About this exercise: Skip the pictures. Repeat everything else in the records word for word.

Provided data:
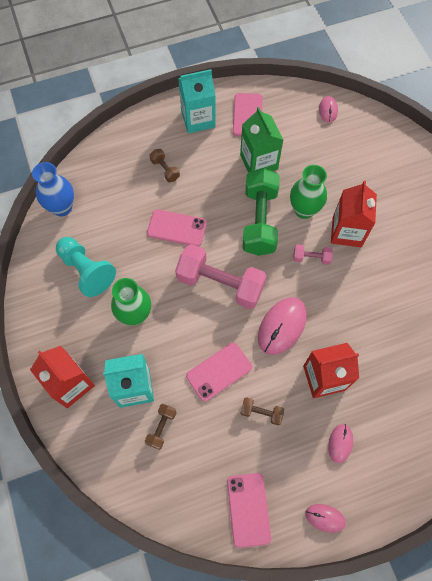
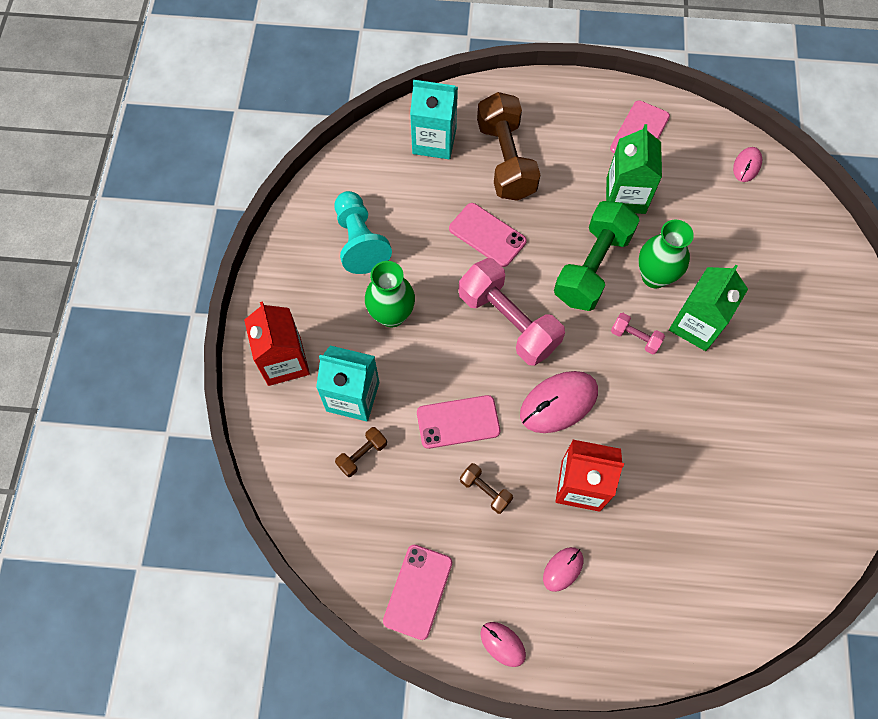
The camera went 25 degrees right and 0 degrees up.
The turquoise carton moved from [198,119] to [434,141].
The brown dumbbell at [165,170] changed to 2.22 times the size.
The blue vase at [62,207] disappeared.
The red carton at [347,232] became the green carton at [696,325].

Expected output:
The camera went 25 degrees right and 0 degrees up.
The turquoise carton moved from [198,119] to [434,141].
The brown dumbbell at [165,170] changed to 2.22 times the size.
The blue vase at [62,207] disappeared.
The red carton at [347,232] became the green carton at [696,325].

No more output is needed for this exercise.